Each line of the records below that holds "RESET" should be copied out.

Content revision data =

────────────────────

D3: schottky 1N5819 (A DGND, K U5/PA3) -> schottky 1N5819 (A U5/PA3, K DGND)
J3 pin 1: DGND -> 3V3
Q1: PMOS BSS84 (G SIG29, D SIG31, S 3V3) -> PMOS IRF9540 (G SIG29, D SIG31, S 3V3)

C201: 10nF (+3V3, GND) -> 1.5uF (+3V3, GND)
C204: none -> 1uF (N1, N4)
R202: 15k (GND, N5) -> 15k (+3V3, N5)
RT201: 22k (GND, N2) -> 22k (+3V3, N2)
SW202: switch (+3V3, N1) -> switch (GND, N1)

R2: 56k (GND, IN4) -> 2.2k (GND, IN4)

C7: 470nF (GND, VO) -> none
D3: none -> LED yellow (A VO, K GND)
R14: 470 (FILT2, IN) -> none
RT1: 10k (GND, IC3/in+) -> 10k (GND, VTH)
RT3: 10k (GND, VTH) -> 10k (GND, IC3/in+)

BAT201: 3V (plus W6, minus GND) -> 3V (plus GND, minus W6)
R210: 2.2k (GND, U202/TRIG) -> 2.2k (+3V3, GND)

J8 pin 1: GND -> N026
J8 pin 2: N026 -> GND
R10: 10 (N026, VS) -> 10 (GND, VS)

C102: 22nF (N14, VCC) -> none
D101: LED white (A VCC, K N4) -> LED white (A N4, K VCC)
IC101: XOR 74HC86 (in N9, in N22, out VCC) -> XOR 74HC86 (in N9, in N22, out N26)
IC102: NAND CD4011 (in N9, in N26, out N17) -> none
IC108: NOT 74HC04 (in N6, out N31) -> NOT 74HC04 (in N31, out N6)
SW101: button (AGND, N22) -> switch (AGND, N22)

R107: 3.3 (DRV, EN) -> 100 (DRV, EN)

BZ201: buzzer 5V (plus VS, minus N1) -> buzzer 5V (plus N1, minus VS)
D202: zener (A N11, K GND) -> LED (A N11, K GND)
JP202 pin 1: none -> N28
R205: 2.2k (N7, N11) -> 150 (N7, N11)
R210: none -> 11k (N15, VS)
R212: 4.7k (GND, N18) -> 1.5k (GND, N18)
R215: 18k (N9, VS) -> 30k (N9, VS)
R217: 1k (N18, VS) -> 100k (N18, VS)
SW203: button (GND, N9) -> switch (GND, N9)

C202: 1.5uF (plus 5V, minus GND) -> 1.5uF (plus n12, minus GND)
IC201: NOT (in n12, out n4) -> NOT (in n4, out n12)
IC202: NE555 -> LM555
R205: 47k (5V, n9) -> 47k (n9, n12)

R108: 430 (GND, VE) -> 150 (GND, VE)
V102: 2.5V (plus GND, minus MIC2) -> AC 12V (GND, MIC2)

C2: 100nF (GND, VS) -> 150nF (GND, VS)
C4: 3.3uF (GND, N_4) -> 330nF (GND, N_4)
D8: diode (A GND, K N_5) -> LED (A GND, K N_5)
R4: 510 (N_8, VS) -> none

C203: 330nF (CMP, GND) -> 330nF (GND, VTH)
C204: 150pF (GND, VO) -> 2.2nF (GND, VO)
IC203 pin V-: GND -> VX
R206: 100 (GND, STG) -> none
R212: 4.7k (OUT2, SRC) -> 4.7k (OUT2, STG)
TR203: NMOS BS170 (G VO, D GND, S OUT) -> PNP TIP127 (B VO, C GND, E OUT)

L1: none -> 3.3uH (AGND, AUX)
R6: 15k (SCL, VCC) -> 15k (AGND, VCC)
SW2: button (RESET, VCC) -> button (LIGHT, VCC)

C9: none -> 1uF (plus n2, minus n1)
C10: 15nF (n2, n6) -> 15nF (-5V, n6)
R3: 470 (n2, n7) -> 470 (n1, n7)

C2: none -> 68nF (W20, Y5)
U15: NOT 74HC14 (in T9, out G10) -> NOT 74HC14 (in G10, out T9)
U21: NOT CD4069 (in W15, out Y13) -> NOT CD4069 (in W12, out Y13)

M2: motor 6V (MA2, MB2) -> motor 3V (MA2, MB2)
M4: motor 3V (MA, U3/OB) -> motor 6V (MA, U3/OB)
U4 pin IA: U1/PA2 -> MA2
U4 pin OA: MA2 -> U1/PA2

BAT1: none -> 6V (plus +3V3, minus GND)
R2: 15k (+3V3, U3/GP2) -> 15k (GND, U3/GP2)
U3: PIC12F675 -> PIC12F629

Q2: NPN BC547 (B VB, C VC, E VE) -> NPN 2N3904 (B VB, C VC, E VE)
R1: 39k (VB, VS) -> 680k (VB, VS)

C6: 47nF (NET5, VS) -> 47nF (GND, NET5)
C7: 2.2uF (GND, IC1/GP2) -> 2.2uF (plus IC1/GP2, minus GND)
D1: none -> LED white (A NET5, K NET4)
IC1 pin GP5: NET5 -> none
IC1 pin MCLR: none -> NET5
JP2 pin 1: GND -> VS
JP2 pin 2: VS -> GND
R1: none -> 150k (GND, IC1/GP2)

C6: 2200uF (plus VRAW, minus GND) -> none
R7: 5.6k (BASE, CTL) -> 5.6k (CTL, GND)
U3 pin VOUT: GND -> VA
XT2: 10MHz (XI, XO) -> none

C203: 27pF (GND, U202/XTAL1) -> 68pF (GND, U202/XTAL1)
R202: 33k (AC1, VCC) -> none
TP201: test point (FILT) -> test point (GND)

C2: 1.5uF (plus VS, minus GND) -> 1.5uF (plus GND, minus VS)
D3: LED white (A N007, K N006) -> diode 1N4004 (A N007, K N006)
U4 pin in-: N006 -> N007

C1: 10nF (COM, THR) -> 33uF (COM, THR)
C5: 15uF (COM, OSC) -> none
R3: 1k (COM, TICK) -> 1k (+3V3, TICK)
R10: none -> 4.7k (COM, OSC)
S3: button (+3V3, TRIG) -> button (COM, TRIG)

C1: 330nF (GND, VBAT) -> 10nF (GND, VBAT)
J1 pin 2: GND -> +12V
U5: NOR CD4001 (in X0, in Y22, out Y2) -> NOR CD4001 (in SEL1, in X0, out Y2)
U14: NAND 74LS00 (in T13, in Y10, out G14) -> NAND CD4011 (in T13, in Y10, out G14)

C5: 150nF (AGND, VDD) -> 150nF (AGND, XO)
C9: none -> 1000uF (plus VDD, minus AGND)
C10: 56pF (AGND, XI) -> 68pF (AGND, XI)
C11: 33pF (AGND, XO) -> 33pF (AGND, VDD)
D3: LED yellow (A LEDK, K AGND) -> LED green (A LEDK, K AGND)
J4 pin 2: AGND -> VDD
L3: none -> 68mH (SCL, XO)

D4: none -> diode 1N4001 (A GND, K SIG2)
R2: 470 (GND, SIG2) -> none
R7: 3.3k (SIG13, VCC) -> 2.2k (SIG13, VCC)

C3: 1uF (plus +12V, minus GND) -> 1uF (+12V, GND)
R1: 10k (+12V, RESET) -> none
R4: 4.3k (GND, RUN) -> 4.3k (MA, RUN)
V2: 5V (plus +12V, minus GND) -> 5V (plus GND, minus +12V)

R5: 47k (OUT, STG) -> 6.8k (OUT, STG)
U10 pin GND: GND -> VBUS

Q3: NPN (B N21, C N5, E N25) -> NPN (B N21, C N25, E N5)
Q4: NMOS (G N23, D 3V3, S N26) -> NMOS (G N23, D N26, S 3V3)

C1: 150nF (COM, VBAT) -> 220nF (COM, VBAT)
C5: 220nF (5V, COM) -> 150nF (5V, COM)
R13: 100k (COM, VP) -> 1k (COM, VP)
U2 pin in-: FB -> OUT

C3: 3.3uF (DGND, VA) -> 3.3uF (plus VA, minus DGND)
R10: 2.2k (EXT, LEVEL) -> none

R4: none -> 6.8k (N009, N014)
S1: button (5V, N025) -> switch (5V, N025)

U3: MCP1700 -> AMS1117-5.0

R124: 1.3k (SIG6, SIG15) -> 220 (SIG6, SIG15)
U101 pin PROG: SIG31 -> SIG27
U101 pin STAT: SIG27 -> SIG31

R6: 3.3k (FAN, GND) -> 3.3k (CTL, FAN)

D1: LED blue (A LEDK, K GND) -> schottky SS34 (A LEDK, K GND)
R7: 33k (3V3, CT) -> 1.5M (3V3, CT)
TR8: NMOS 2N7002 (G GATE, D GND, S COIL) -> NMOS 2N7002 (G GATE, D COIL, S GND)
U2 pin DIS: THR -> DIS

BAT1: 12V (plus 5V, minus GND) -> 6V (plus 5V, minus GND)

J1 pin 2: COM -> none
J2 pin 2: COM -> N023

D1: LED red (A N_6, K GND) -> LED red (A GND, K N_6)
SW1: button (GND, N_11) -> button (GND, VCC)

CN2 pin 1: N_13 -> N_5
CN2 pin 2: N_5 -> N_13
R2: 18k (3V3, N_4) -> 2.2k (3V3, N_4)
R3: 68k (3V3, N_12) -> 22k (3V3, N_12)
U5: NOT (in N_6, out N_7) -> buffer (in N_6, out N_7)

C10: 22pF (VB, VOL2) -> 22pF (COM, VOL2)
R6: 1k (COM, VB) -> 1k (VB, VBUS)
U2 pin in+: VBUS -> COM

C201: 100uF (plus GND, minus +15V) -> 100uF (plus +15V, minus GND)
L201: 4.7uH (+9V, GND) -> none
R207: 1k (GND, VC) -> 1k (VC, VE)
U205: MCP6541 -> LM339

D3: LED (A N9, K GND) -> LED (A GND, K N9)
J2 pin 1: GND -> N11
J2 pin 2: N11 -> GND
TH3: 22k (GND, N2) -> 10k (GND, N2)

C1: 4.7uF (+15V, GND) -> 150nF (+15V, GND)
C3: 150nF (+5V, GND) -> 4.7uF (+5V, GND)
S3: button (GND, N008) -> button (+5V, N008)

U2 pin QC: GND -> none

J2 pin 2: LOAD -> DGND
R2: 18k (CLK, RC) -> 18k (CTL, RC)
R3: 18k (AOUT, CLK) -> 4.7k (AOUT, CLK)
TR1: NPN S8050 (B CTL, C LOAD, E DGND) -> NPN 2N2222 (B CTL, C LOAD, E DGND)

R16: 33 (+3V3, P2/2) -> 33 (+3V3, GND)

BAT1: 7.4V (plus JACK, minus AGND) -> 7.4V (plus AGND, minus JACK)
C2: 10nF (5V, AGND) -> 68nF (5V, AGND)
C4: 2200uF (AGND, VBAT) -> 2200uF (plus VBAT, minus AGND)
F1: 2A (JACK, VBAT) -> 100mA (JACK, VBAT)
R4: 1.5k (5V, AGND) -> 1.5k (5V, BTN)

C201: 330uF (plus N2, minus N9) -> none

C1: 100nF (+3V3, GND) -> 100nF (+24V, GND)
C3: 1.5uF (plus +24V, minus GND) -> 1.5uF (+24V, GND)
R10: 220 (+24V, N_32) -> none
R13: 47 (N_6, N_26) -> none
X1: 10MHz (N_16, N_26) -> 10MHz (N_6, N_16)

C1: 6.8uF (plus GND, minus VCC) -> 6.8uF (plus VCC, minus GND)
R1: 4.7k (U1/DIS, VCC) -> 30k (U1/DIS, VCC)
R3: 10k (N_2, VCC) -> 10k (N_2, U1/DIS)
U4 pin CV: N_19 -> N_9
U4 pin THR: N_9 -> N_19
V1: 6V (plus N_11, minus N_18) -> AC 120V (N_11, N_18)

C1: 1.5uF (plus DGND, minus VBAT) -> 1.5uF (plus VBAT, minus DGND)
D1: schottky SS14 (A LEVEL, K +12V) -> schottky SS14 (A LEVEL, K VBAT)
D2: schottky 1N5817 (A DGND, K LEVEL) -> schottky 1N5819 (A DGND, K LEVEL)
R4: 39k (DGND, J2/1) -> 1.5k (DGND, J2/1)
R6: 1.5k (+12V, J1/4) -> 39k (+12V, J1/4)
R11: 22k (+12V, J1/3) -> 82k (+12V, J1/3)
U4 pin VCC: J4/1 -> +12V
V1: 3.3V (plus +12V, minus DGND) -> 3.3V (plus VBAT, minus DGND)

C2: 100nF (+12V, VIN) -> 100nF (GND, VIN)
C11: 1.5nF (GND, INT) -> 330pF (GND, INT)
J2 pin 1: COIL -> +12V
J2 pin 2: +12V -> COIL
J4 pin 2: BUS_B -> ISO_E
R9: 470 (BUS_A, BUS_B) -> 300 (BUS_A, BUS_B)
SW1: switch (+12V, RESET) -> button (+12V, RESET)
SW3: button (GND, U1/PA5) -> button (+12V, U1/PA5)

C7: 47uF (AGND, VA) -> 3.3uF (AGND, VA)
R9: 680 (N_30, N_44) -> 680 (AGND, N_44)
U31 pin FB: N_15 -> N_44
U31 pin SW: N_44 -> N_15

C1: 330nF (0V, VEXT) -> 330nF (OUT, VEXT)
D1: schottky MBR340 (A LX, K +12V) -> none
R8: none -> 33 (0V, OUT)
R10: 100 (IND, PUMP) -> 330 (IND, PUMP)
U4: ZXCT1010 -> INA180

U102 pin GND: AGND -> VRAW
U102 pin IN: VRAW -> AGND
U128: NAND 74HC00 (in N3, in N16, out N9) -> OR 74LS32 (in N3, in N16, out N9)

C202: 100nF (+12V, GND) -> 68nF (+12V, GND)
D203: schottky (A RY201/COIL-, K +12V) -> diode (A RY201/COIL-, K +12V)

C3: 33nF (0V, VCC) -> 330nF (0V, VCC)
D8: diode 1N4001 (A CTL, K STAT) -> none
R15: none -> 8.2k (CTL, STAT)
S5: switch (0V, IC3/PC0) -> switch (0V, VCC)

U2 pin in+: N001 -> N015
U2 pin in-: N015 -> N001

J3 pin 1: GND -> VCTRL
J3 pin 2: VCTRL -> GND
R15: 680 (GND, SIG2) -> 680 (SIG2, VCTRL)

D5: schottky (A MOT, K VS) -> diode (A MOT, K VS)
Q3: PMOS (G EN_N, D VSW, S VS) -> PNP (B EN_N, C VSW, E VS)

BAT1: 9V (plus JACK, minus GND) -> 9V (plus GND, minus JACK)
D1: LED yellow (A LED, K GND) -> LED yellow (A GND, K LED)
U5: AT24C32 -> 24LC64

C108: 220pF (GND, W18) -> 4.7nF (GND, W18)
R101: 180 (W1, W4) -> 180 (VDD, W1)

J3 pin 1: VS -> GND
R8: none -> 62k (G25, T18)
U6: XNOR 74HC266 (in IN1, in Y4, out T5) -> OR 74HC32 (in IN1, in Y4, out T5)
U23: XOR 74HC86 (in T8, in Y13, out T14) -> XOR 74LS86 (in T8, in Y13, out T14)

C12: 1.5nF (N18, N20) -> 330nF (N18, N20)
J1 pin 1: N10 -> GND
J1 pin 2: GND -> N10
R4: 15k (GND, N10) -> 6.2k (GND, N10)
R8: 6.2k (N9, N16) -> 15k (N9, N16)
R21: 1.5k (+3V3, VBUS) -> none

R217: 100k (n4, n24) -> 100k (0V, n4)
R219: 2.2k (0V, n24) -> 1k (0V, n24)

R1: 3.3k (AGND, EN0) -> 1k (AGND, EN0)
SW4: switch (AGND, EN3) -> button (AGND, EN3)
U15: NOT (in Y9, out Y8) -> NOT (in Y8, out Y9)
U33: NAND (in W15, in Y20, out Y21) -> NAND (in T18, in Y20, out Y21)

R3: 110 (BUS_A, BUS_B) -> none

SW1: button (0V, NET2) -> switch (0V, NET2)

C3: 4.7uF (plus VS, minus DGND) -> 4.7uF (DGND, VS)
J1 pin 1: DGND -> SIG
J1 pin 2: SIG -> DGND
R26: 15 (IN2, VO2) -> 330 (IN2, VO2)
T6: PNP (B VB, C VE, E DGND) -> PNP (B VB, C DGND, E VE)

────────────────────

Solution to this task =
SW2: button (RESET, VCC) -> button (LIGHT, VCC)
R1: 10k (+12V, RESET) -> none
SW1: switch (+12V, RESET) -> button (+12V, RESET)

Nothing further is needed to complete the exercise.